→ Your goal: Starting at the line that contains "yellow wallet [718,250,812,318]", write out every line through the end of the records exactly as it stands, and leave out all pictures.

→ Data:
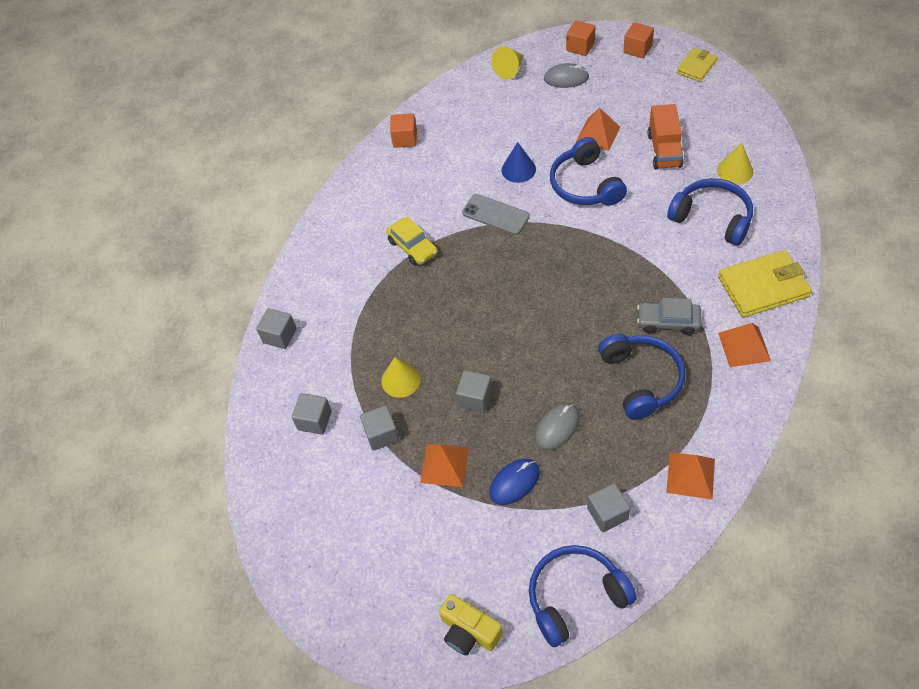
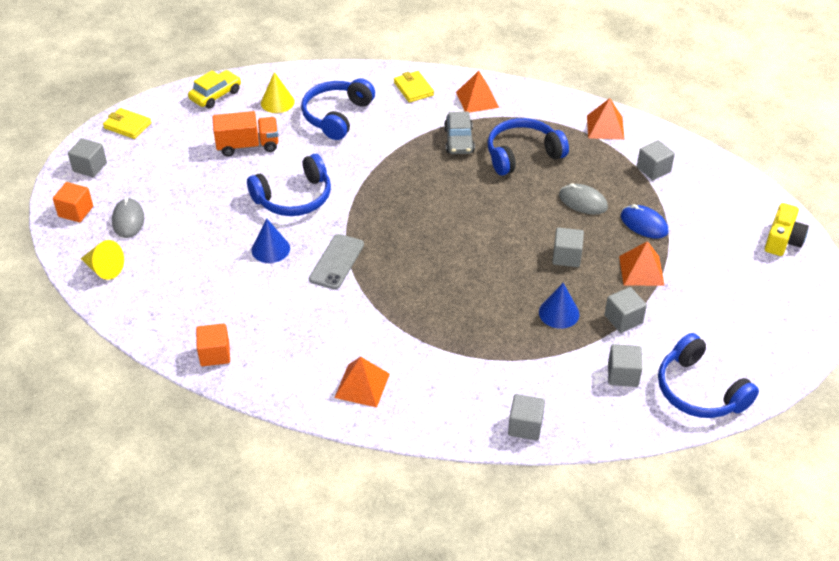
camera: 105 degrees left, 10 degrees down
yellow cone [381,357,421,398] -> blue cone [539,283,579,329]
yellow car [386,216,438,266] -> yellow car moved to [188,70,241,108]
blue headphones [529,545,637,647] -> blue headphones moved to [658,333,759,418]
orange pyramid [575,107,620,151] -> orange pyramid moved to [334,357,390,408]
orange cube [623,22,654,58] -> grey cube [68,138,107,177]
yellow wallet [718,250,812,318] -> yellow wallet [394,71,434,103], size x0.59

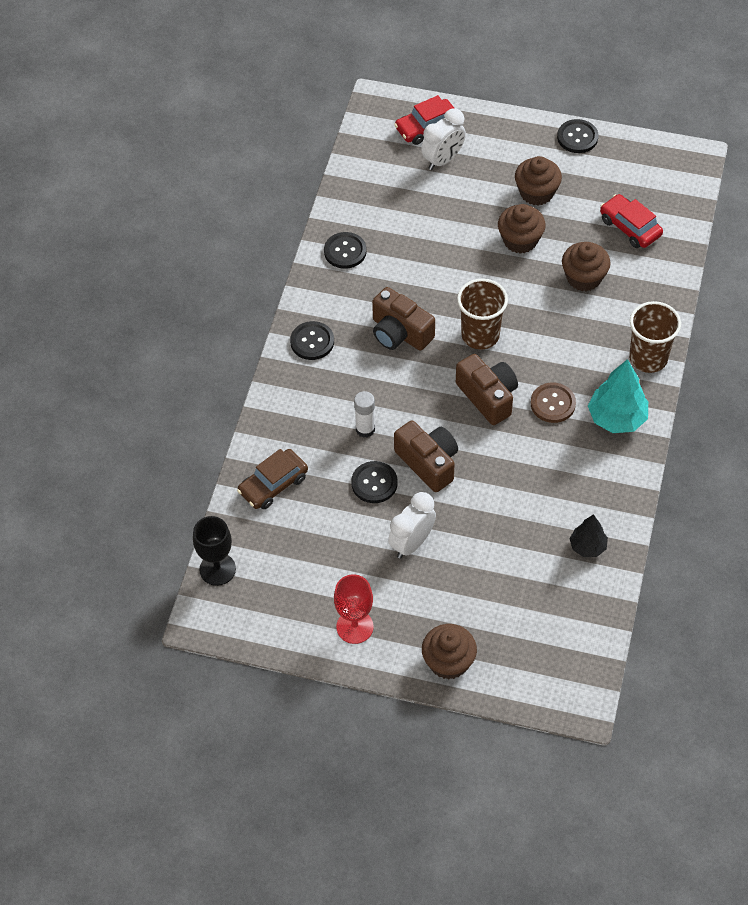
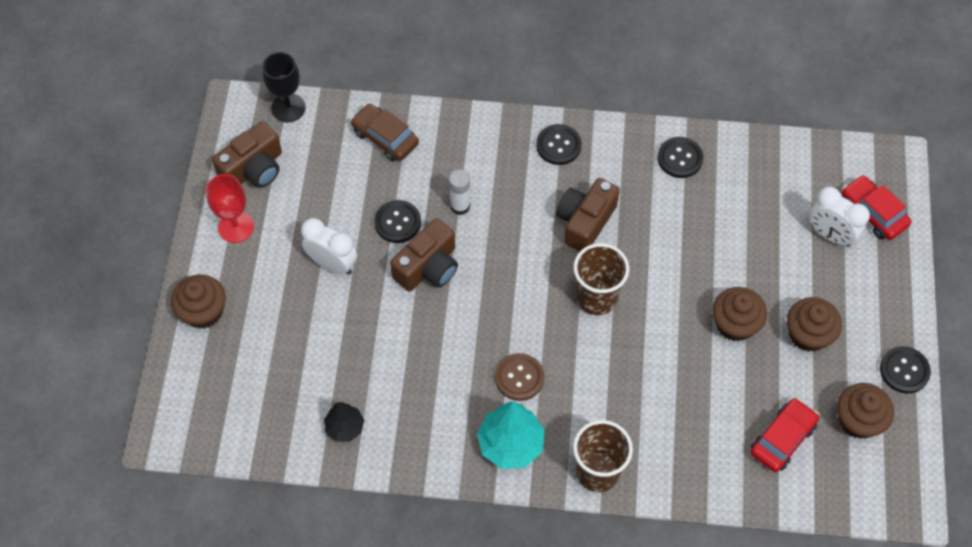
camera: 80 degrees right, 5 degrees up
brown camera [456,354,518,425] -> brown camera moved to [212,121,282,188]
brown cupcake [562,242,611,291] -> brown cupcake moved to [837,383,894,439]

→ Solution to this task:
yellow wallet [718,250,812,318] -> yellow wallet [394,71,434,103], size x0.59

camera: 80 degrees right, 5 degrees up
brown camera [456,354,518,425] -> brown camera moved to [212,121,282,188]
brown cupcake [562,242,611,291] -> brown cupcake moved to [837,383,894,439]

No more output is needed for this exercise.